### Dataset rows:
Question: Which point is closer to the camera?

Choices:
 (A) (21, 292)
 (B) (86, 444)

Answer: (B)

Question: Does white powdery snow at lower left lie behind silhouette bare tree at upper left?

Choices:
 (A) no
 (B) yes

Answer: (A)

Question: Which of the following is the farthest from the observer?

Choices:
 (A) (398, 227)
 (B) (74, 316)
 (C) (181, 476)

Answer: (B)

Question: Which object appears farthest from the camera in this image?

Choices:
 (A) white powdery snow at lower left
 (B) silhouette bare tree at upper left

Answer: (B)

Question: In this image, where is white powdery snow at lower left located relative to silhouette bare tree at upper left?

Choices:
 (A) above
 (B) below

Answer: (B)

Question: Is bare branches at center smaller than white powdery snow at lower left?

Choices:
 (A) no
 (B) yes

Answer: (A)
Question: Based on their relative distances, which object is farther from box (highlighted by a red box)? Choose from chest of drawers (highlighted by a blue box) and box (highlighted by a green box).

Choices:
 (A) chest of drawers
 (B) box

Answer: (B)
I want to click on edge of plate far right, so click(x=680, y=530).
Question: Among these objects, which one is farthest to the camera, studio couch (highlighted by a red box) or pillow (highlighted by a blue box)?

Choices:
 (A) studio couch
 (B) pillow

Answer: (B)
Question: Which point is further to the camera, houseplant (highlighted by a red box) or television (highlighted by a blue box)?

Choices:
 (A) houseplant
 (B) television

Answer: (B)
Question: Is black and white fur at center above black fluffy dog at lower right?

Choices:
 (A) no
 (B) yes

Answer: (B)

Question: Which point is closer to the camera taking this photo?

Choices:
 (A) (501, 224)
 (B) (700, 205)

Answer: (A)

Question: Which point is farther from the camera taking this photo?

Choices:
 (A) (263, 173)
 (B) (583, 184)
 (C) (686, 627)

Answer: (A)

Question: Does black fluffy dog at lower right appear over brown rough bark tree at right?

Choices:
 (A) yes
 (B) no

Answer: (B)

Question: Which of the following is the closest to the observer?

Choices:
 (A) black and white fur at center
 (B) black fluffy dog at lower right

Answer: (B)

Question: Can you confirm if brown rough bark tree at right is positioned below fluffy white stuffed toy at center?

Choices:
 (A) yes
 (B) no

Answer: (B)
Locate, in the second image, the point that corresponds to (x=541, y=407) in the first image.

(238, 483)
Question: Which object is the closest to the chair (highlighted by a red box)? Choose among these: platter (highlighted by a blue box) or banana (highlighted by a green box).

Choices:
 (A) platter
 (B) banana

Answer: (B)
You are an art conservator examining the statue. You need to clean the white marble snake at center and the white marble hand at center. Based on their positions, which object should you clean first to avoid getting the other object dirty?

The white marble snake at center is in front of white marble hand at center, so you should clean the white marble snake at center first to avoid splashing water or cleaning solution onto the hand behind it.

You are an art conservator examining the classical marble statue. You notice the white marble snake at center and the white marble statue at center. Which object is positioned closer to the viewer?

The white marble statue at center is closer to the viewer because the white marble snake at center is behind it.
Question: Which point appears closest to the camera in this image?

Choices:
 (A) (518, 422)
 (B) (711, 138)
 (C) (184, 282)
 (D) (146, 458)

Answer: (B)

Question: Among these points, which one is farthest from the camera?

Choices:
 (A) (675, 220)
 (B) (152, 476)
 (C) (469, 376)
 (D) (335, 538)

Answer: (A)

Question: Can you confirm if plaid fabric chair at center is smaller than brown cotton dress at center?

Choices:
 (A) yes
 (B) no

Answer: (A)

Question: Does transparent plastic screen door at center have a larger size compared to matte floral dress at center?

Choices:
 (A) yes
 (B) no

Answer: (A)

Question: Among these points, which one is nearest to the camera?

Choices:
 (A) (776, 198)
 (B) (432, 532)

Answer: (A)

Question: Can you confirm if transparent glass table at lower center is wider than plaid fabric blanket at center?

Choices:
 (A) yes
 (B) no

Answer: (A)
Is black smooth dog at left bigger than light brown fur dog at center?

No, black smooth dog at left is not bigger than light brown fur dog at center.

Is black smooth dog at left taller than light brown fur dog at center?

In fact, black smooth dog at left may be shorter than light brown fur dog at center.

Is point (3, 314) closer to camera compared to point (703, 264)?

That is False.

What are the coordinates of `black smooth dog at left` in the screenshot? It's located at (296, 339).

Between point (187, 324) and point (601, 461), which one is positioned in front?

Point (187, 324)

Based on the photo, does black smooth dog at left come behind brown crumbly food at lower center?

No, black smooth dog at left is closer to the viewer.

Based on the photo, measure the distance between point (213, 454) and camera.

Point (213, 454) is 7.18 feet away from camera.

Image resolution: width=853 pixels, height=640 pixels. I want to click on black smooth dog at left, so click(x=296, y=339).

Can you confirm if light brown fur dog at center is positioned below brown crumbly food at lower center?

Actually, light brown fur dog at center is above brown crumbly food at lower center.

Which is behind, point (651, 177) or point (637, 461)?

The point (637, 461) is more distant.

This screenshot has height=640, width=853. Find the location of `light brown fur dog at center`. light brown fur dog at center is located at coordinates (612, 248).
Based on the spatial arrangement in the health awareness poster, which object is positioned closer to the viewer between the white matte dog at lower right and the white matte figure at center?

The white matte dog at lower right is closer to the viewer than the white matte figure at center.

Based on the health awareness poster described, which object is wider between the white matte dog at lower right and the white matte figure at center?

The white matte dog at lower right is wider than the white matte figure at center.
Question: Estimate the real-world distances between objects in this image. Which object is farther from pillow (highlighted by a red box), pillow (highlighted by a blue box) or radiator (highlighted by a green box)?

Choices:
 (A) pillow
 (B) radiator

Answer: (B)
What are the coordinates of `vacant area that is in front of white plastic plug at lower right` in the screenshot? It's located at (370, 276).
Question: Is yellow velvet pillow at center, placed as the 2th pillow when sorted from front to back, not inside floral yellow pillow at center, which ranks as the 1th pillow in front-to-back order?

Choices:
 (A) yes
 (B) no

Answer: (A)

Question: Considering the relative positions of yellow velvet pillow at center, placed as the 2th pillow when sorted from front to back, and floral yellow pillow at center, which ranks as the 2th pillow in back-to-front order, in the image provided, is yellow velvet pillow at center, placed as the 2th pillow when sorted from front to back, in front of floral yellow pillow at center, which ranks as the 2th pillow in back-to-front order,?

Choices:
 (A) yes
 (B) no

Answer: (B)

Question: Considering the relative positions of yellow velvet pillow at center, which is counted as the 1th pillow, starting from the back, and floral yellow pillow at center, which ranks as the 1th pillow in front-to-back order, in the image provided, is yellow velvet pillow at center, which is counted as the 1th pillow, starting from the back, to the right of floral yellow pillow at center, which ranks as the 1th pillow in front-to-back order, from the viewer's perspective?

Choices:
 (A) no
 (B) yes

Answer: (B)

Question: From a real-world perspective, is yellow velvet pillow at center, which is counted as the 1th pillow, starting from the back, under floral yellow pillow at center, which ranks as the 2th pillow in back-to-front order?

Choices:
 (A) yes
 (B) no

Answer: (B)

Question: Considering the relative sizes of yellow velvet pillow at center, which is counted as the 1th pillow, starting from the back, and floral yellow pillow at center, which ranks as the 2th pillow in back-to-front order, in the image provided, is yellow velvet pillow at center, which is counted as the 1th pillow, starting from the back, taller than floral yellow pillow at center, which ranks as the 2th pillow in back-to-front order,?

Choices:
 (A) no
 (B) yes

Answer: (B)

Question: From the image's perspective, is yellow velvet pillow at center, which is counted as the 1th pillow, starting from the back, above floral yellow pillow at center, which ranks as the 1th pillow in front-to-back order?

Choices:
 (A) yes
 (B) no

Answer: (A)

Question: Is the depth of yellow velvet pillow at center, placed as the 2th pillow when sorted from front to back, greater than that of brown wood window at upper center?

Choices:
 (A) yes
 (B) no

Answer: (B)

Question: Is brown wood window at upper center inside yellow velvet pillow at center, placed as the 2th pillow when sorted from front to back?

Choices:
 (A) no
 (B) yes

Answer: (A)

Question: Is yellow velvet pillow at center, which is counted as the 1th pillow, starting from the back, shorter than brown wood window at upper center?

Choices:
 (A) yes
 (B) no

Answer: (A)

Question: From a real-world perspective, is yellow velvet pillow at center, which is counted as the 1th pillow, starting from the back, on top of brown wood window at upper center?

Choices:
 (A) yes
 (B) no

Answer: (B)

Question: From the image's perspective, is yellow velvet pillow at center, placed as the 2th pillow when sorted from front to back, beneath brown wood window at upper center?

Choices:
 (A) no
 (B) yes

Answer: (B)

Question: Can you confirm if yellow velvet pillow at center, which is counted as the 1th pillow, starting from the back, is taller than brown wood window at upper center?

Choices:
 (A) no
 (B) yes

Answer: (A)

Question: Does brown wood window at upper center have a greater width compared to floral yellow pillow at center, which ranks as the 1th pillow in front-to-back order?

### Exercise brief:
Transcribe the rows word for word, starting at the first line and stopping after the line that contains "Question: Which of the following is the farthest".

### Result:
Question: Which point is closer to the camera?

Choices:
 (A) (21, 292)
 (B) (86, 444)

Answer: (B)

Question: Does white powdery snow at lower left lie behind silhouette bare tree at upper left?

Choices:
 (A) no
 (B) yes

Answer: (A)

Question: Which of the following is the farthest from the observer?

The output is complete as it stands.